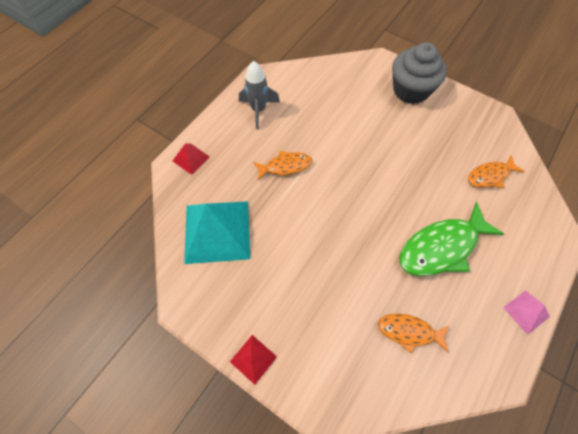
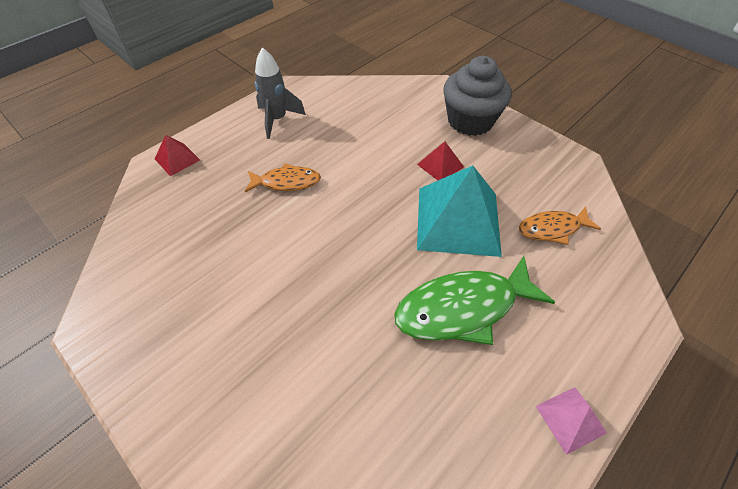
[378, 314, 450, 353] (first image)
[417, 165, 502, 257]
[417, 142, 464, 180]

|---|

(What you need to do) Restate each line of the material word for word, skipping any picture.

(Written response)
[378, 314, 450, 353] (first image)
[417, 165, 502, 257]
[417, 142, 464, 180]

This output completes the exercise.